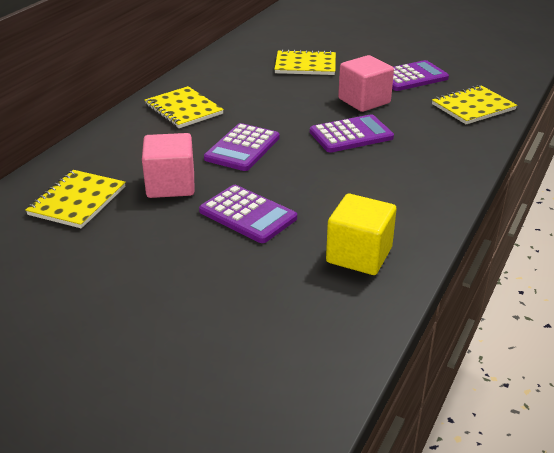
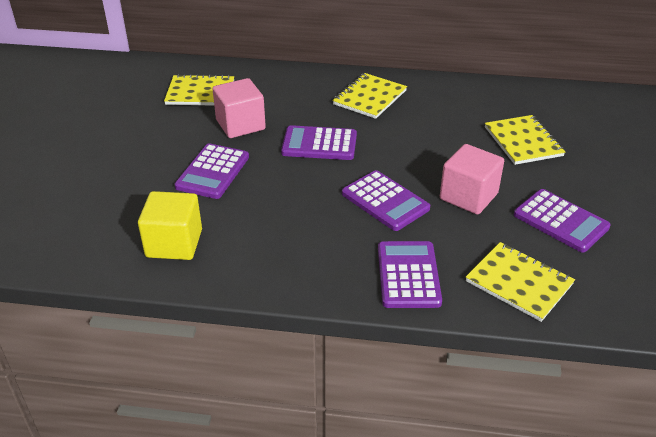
camera: 70 degrees right, 5 degrees up
(450, 145) = (408, 275): none -> purple calculator

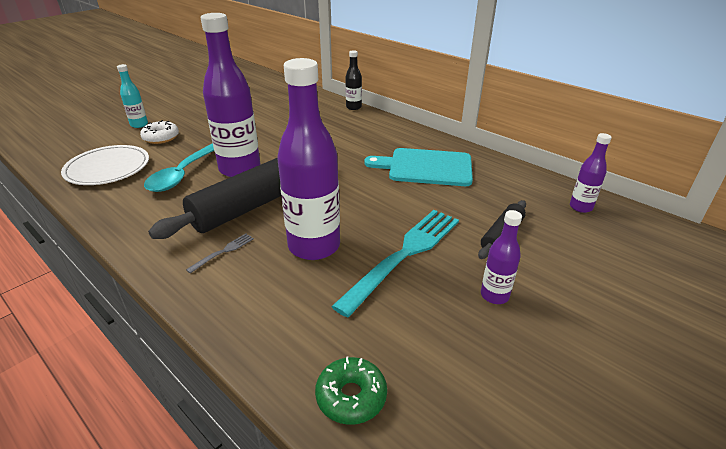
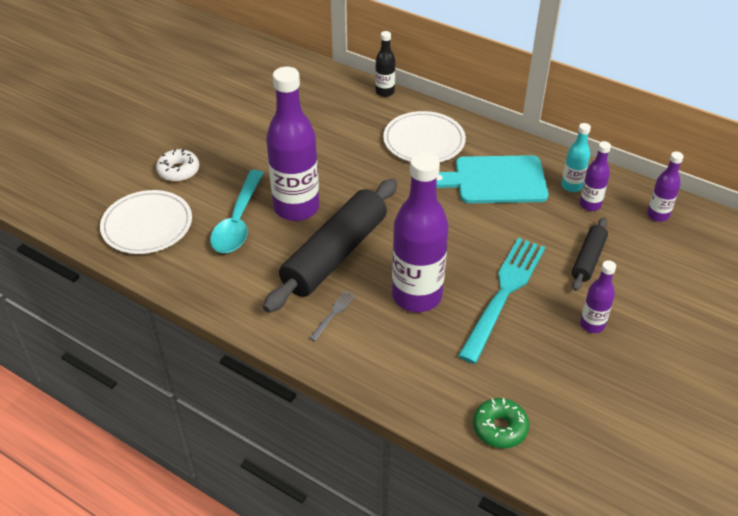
camera: 10 degrees left, 10 degrees up
(139, 125) = (138, 152): turquoise bottle -> turquoise bottle (571, 186)
(372, 137) = (424, 141): none -> white plate
(512, 193) = (590, 205): none -> purple bottle

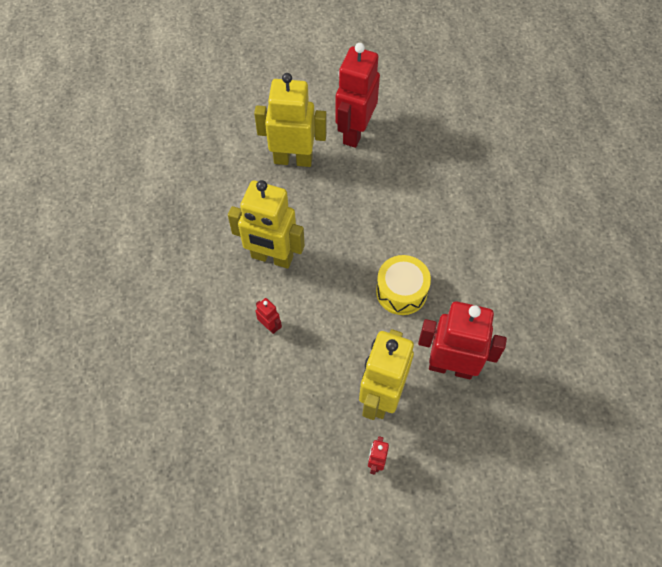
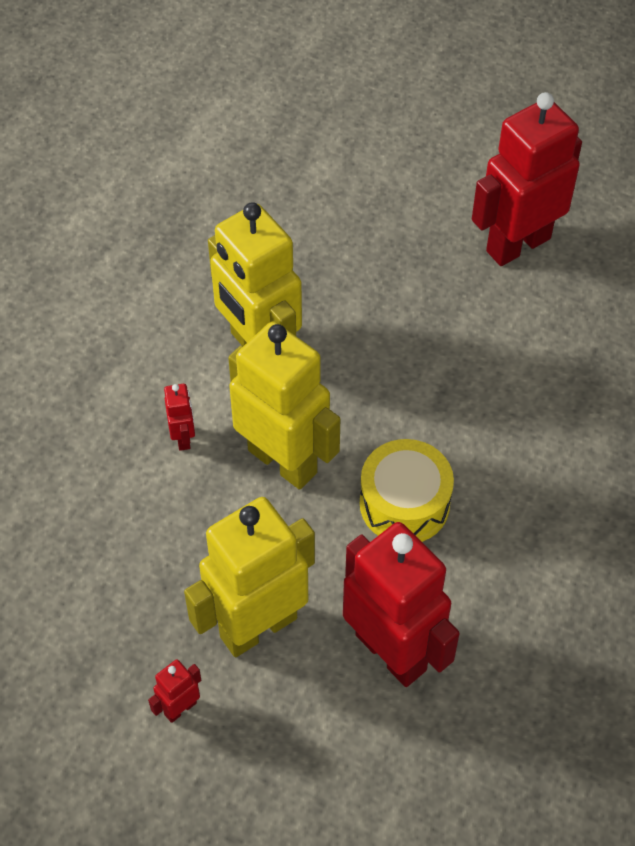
camera: 35 degrees right, 5 degrees down
(293, 159) = (396, 233): yellow robot -> yellow robot (283, 461)

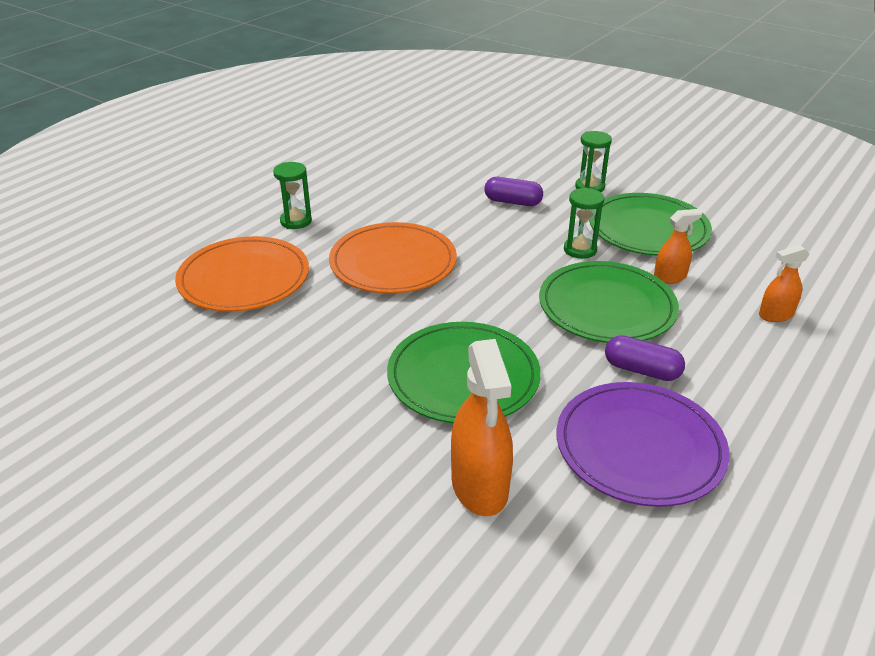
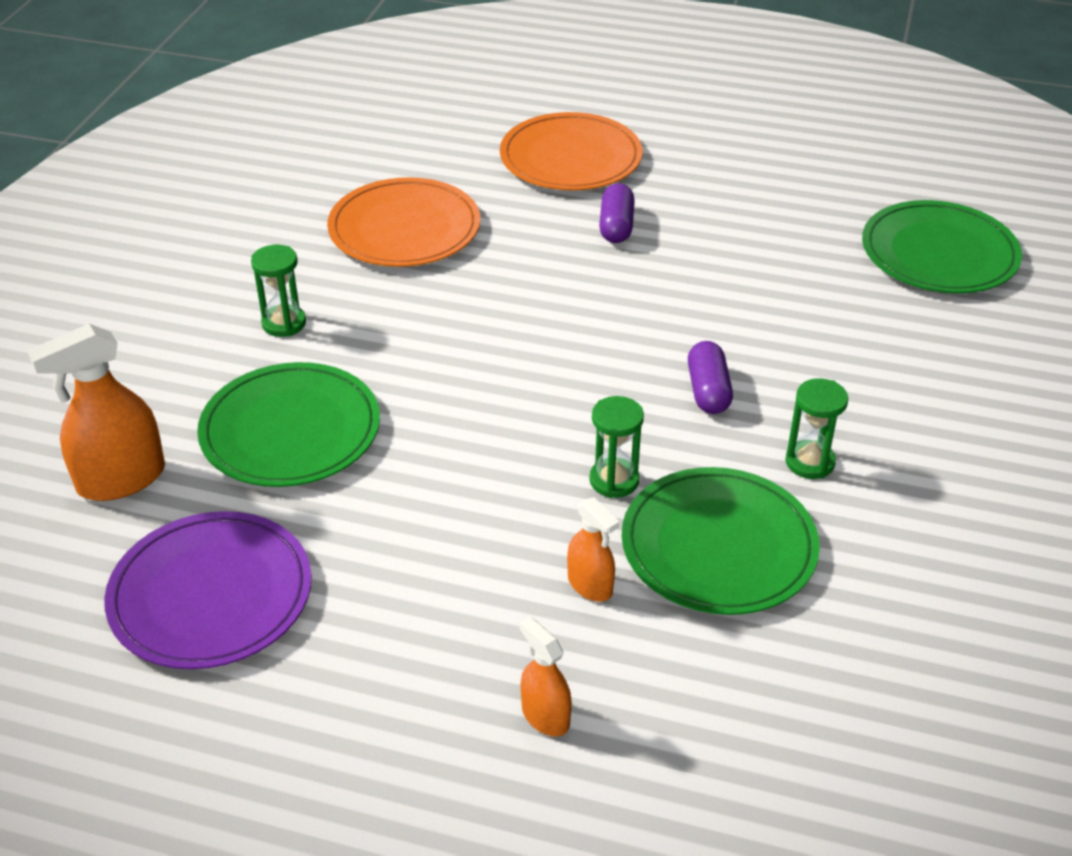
camera: 70 degrees right, 5 degrees up
(296, 221) = (541, 226): green hourglass -> green hourglass (284, 323)
(393, 262) = (491, 323): orange plate -> orange plate (570, 158)
(607, 306) = (483, 528): green plate -> green plate (939, 253)
(641, 370) = (355, 580): purple capsule -> purple capsule (616, 226)

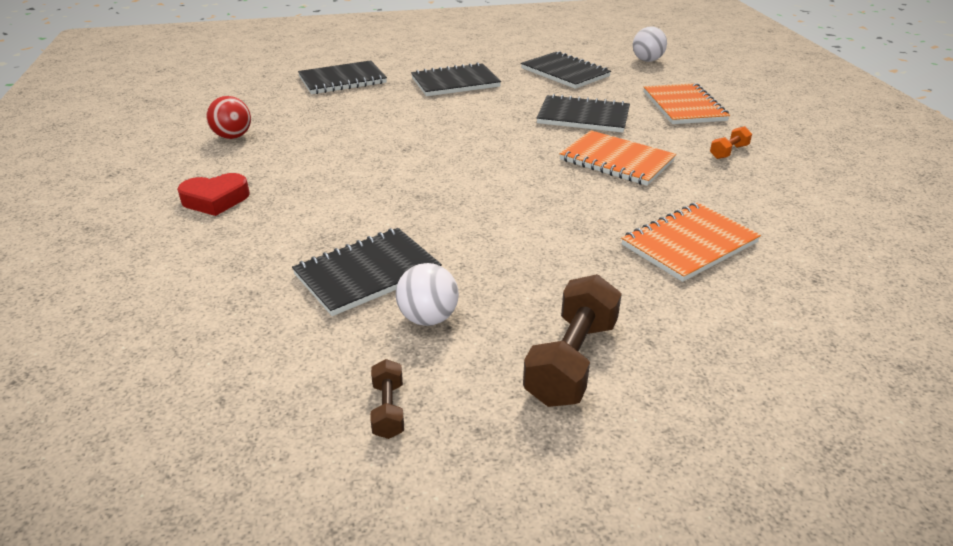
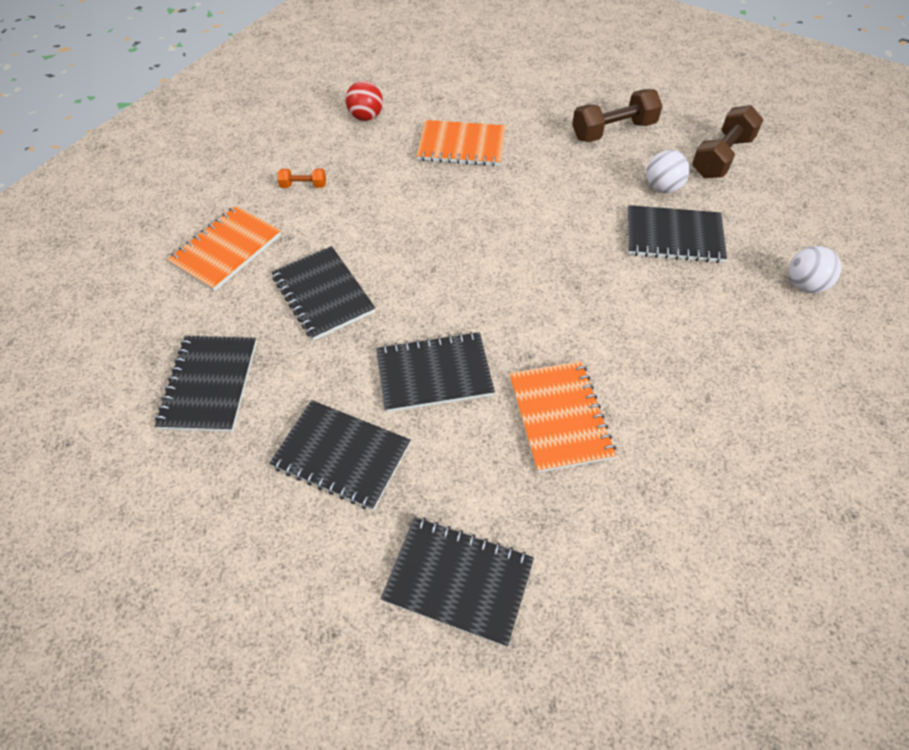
camera: 135 degrees left, 20 degrees up
(215, 200) = (750, 389): red heart -> none
(233, 136) = (687, 509): red ball -> red ball (366, 117)
(388, 409) = (721, 157): brown dumbbell -> brown dumbbell, size x1.97
(454, 119) = (434, 374): none -> black notebook
(616, 160) = (389, 228): orange notebook -> orange notebook (559, 417)
(647, 60) = (98, 344): white ball -> white ball (804, 285)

■ **Exercise goal**: Verbatim copy with pictures excluded: write out the records above in full.

■ **Solution to this problem**:
camera: 70 degrees right, 5 degrees up
(450, 145) = (408, 275): none -> purple calculator

camera: 10 degrees left, 10 degrees up
(139, 125) = (138, 152): turquoise bottle -> turquoise bottle (571, 186)
(372, 137) = (424, 141): none -> white plate
(512, 193) = (590, 205): none -> purple bottle

camera: 35 degrees right, 5 degrees down
(293, 159) = (396, 233): yellow robot -> yellow robot (283, 461)

camera: 70 degrees right, 5 degrees up
(296, 221) = (541, 226): green hourglass -> green hourglass (284, 323)
(393, 262) = (491, 323): orange plate -> orange plate (570, 158)
(607, 306) = (483, 528): green plate -> green plate (939, 253)
(641, 370) = (355, 580): purple capsule -> purple capsule (616, 226)

camera: 135 degrees left, 20 degrees up
(215, 200) = (750, 389): red heart -> none
(233, 136) = (687, 509): red ball -> red ball (366, 117)
(388, 409) = (721, 157): brown dumbbell -> brown dumbbell, size x1.97
(454, 119) = (434, 374): none -> black notebook
(616, 160) = (389, 228): orange notebook -> orange notebook (559, 417)
(647, 60) = (98, 344): white ball -> white ball (804, 285)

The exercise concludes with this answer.